(Image comparison data)
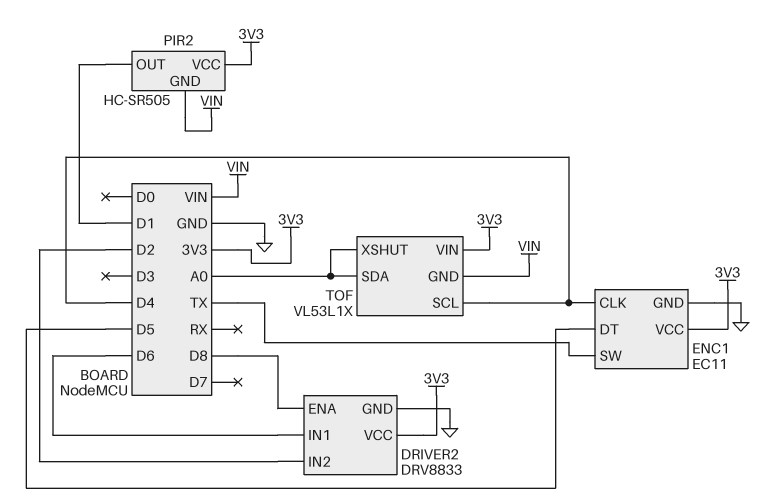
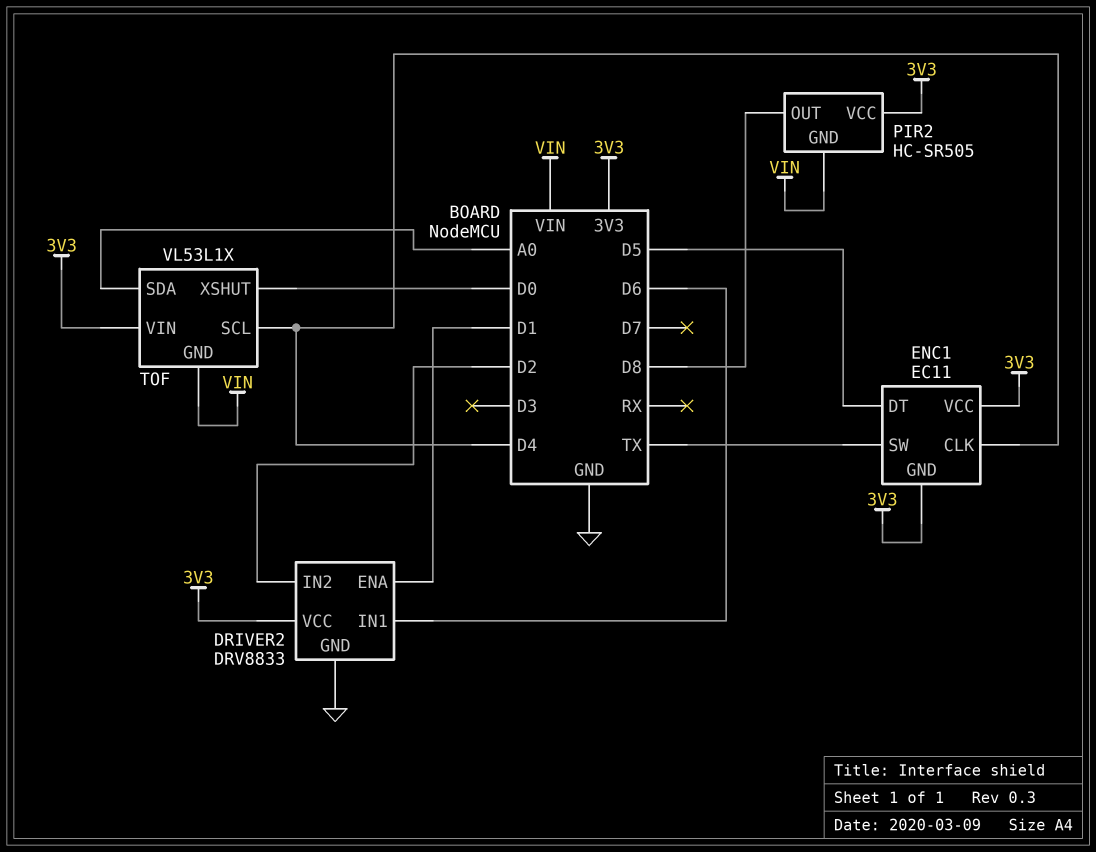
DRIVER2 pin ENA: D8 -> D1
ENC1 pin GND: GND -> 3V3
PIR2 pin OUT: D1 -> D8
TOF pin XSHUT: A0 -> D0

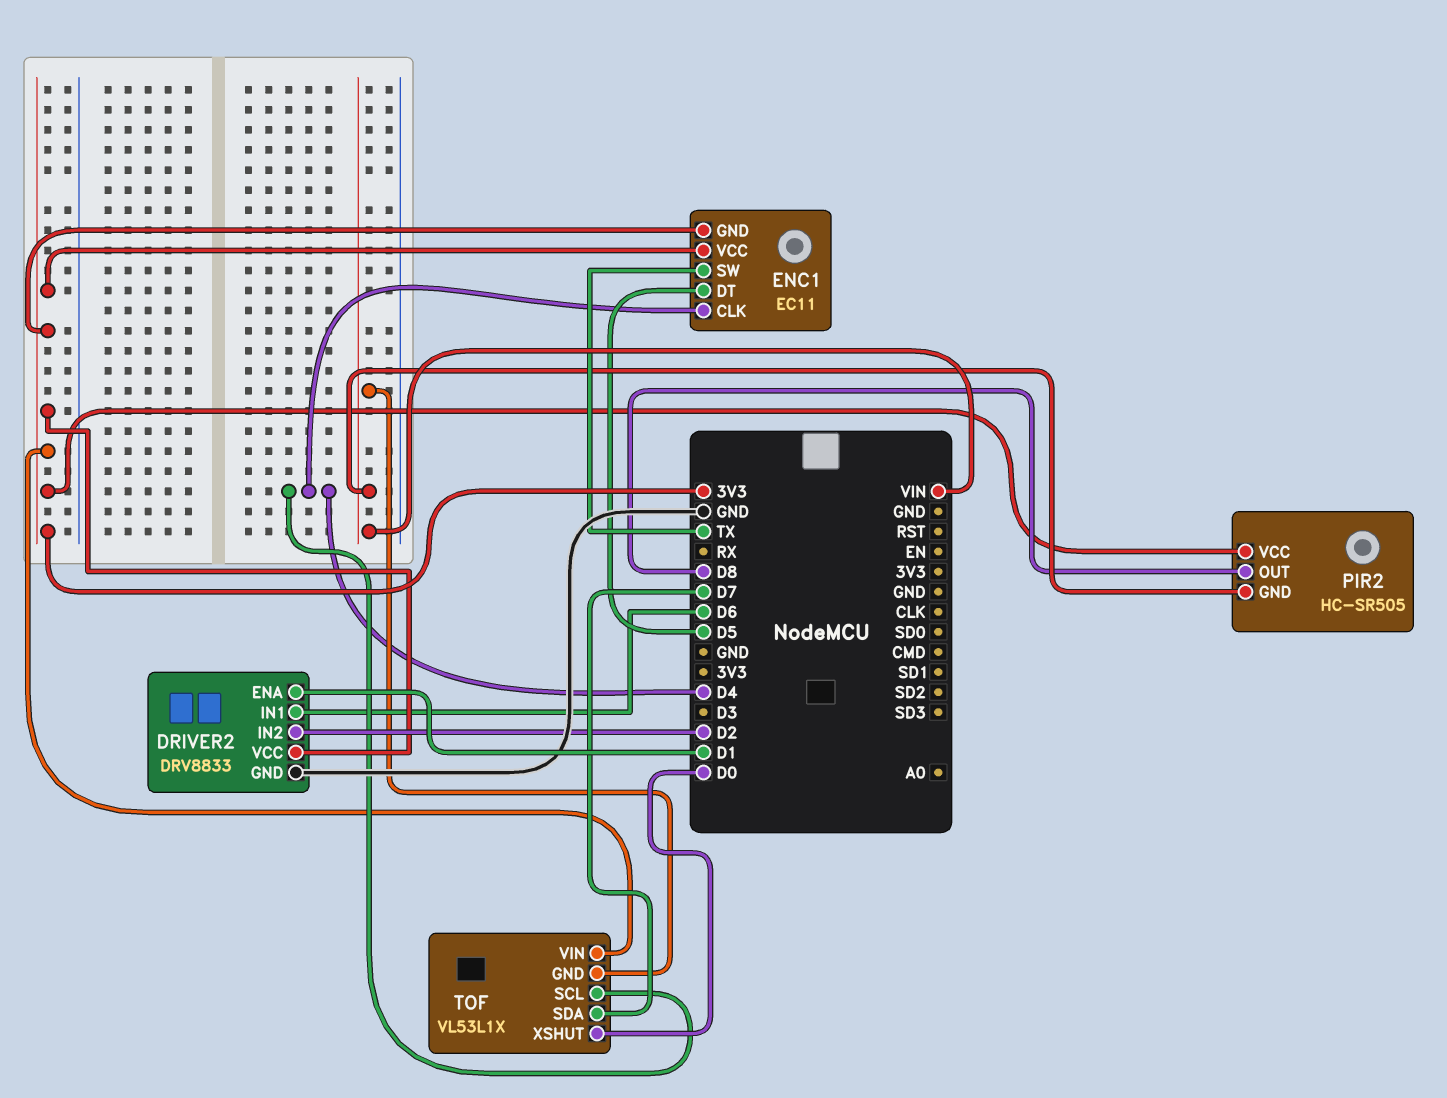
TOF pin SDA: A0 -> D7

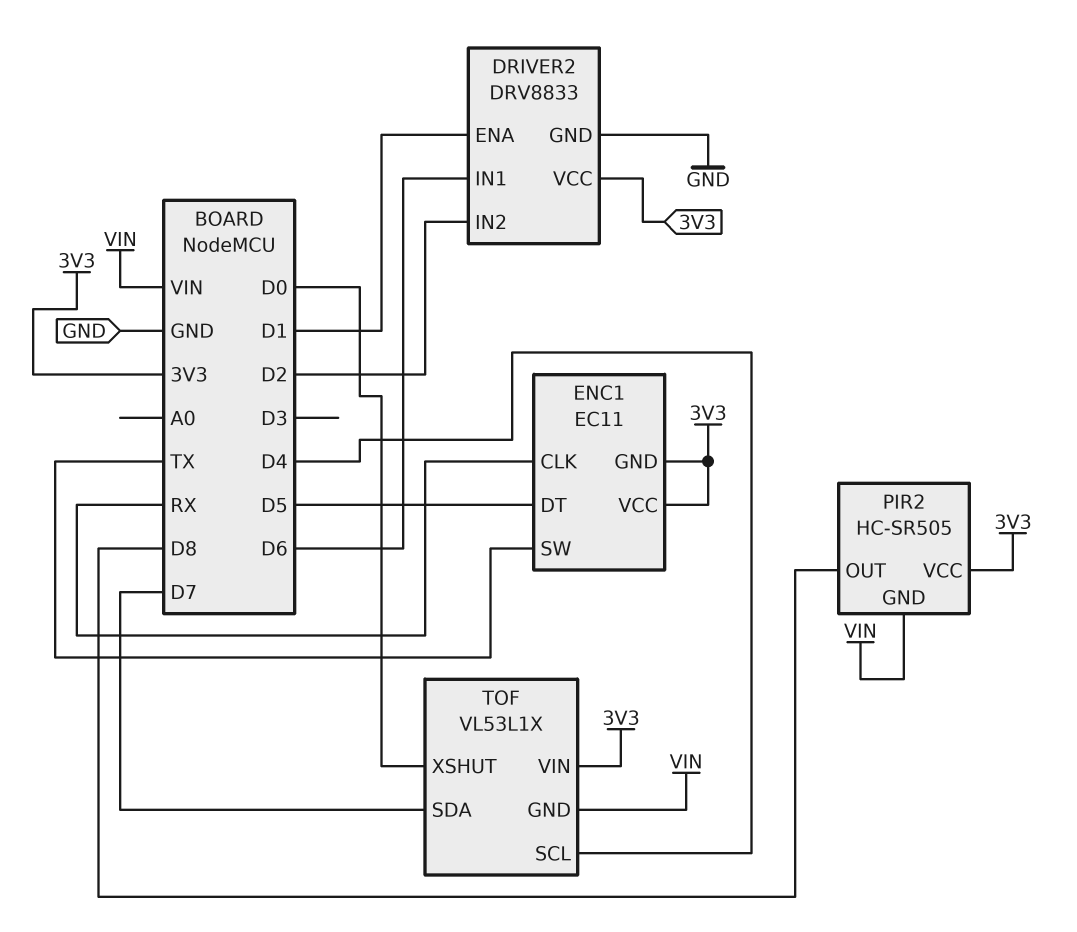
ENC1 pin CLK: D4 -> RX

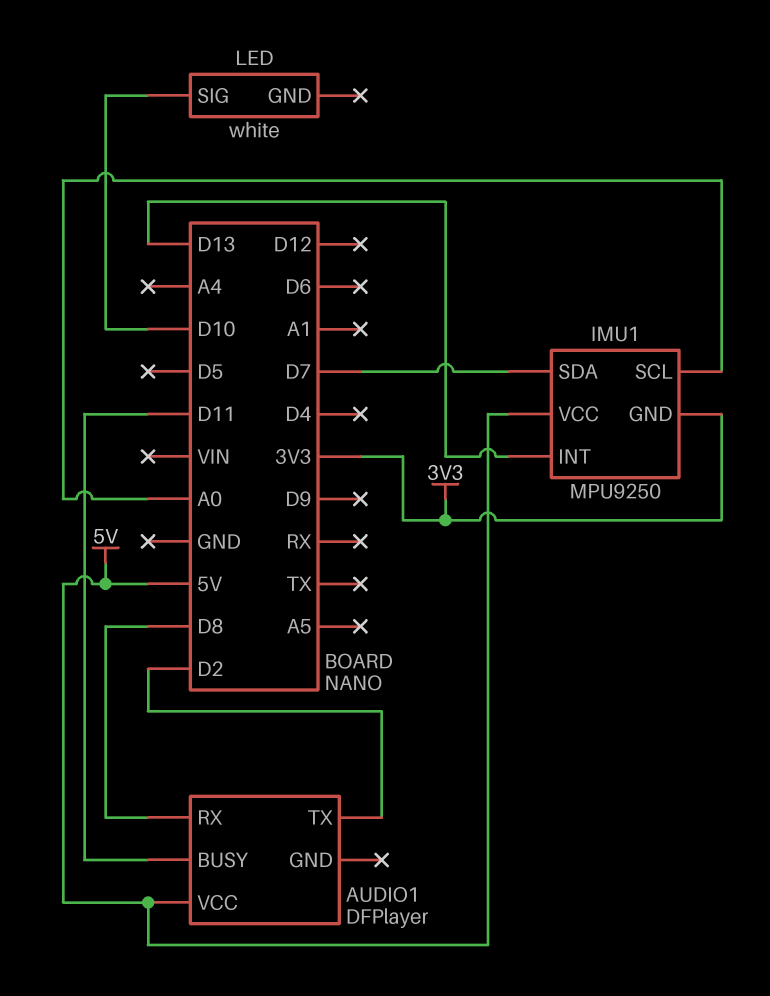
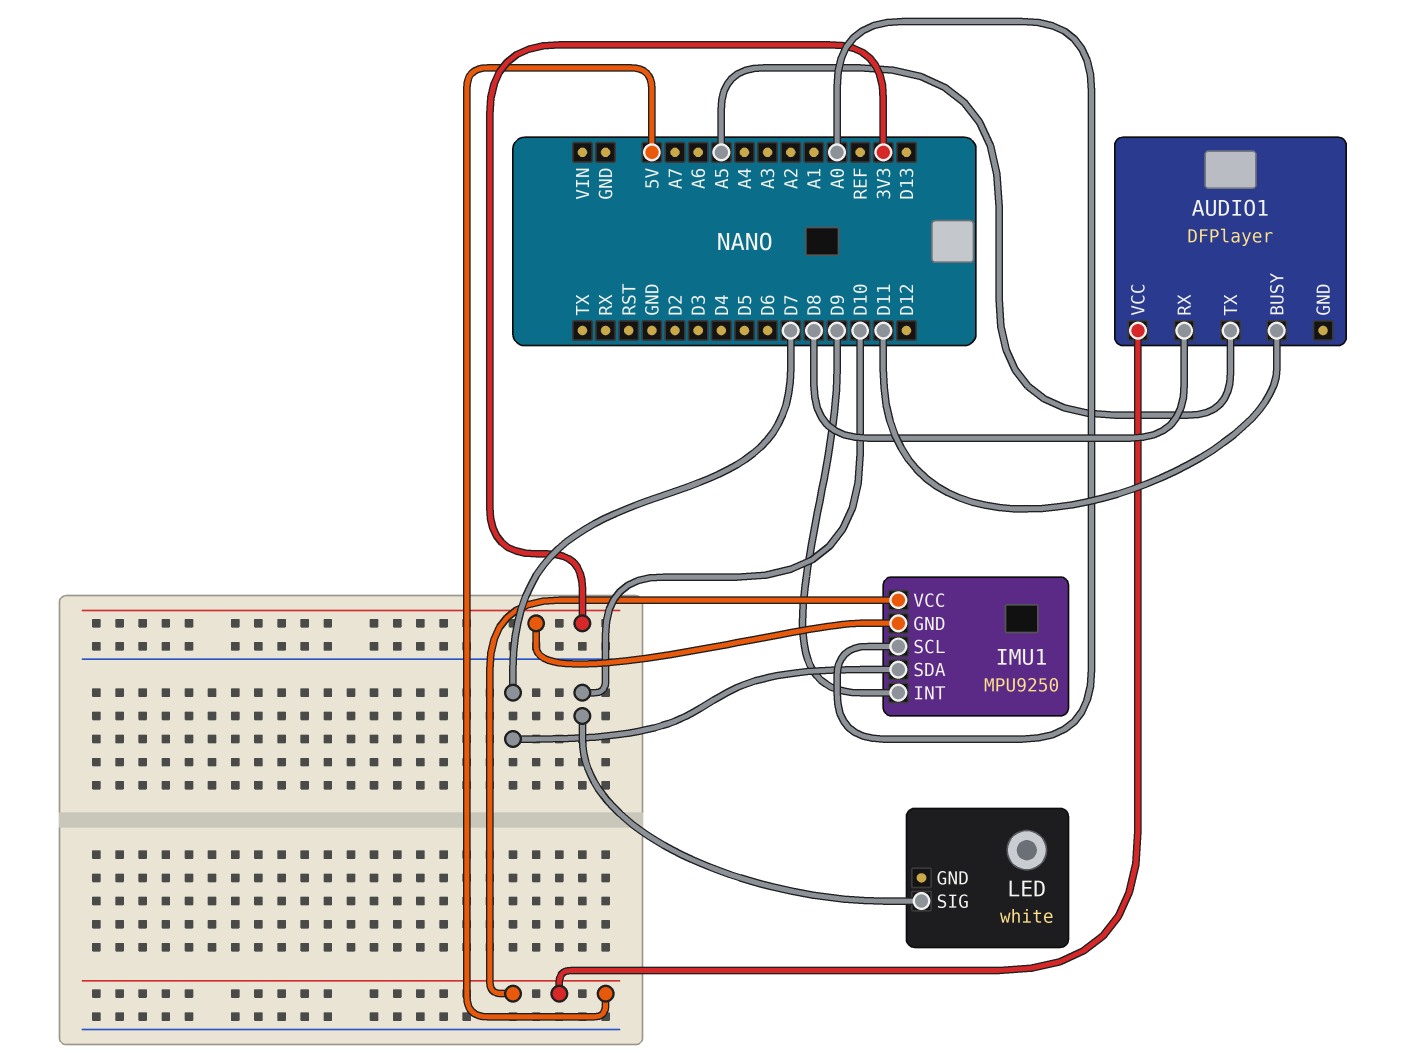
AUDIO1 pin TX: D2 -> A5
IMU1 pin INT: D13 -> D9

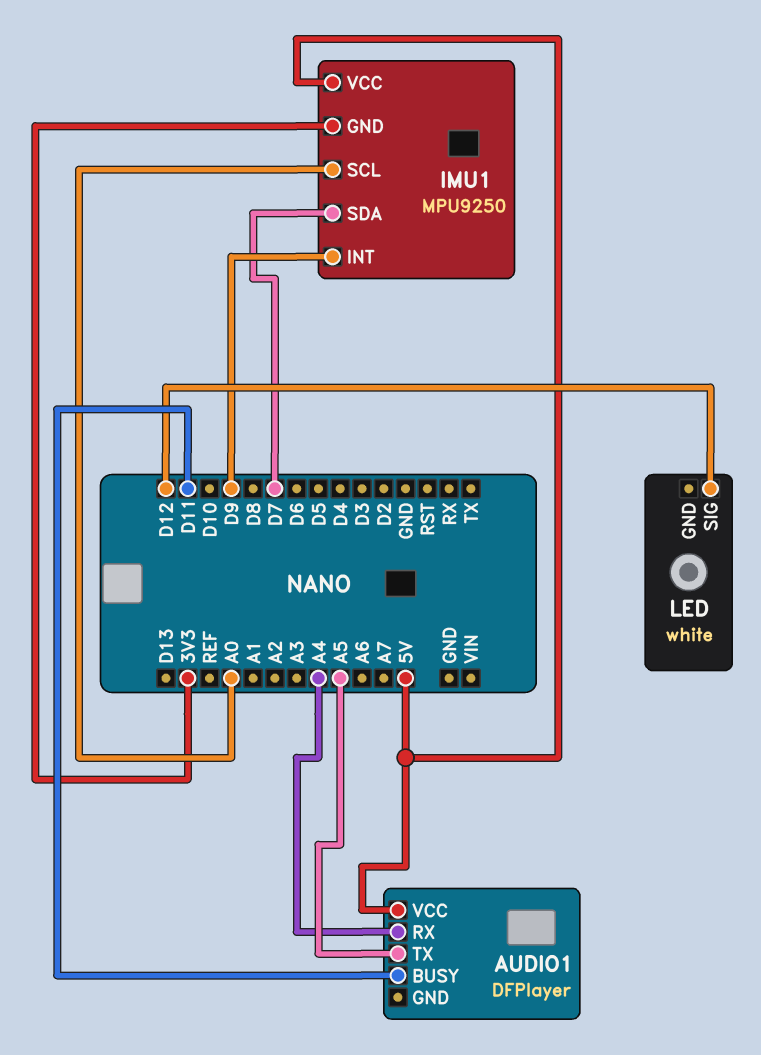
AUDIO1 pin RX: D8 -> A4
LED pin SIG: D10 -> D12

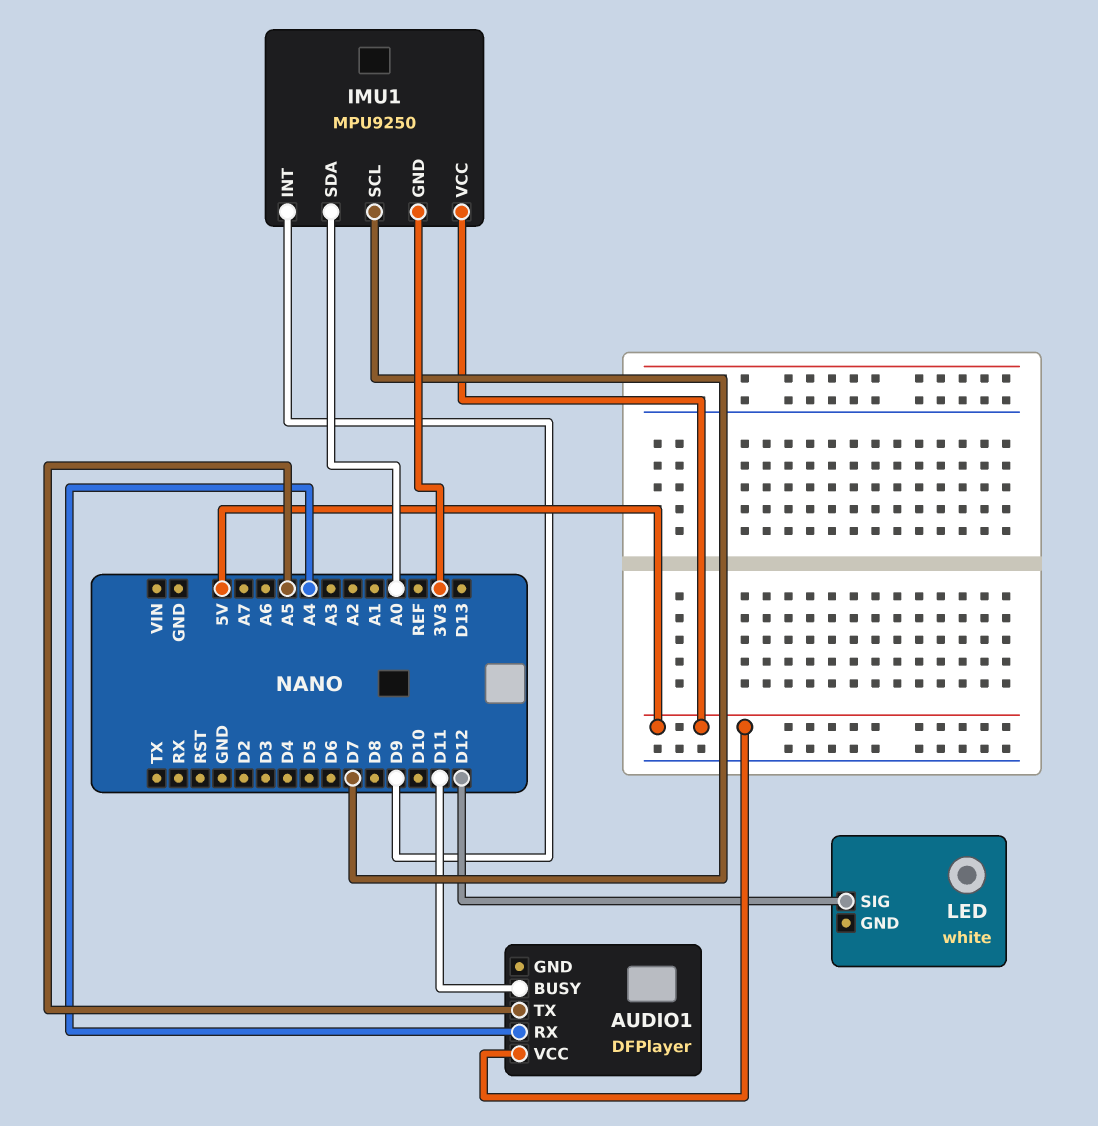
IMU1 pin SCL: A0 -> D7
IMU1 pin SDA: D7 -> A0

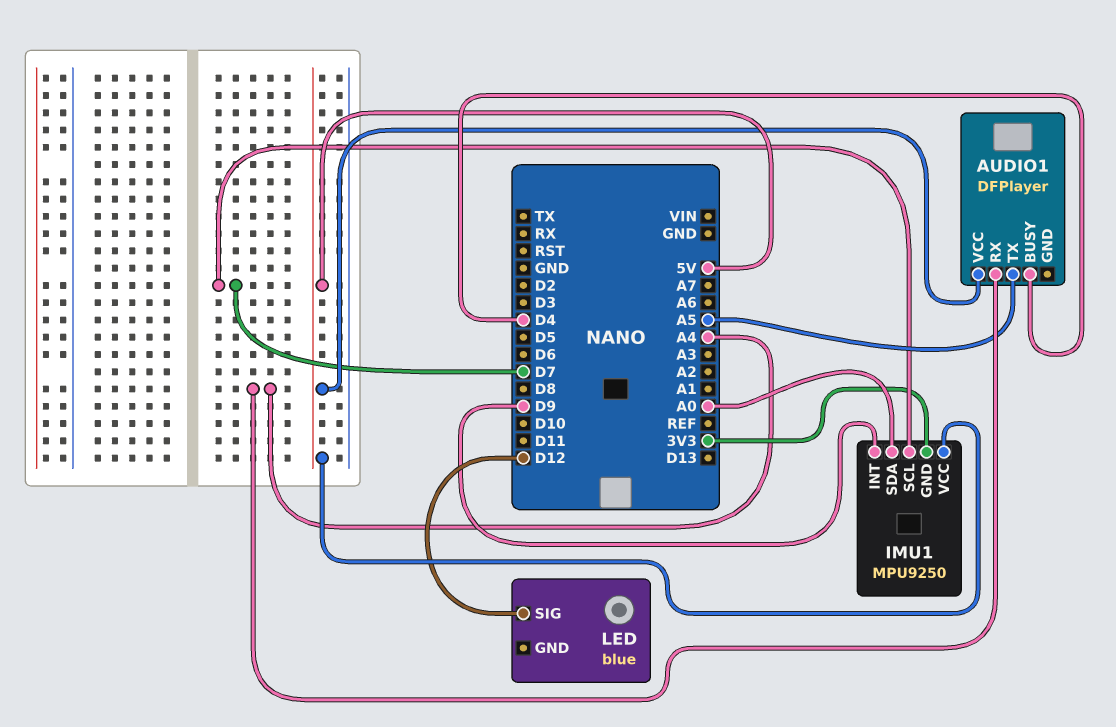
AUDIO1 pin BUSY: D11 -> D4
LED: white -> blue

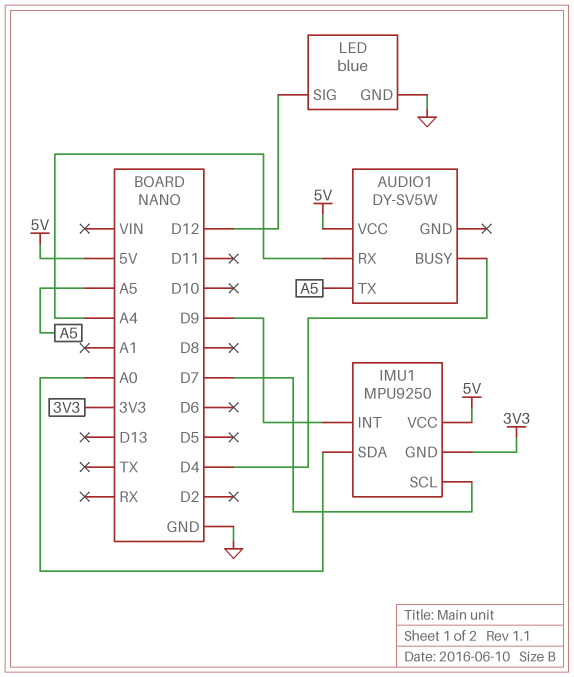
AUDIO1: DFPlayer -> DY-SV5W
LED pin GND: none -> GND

• _Task_
The expected answer is an exact copy of the lines from the one containing "IMU1 pin INT: D13 -> D9" through the last line of the entries above, both included, without pictures.

• _Task solution_
IMU1 pin INT: D13 -> D9

AUDIO1 pin RX: D8 -> A4
LED pin SIG: D10 -> D12

IMU1 pin SCL: A0 -> D7
IMU1 pin SDA: D7 -> A0

AUDIO1 pin BUSY: D11 -> D4
LED: white -> blue

AUDIO1: DFPlayer -> DY-SV5W
LED pin GND: none -> GND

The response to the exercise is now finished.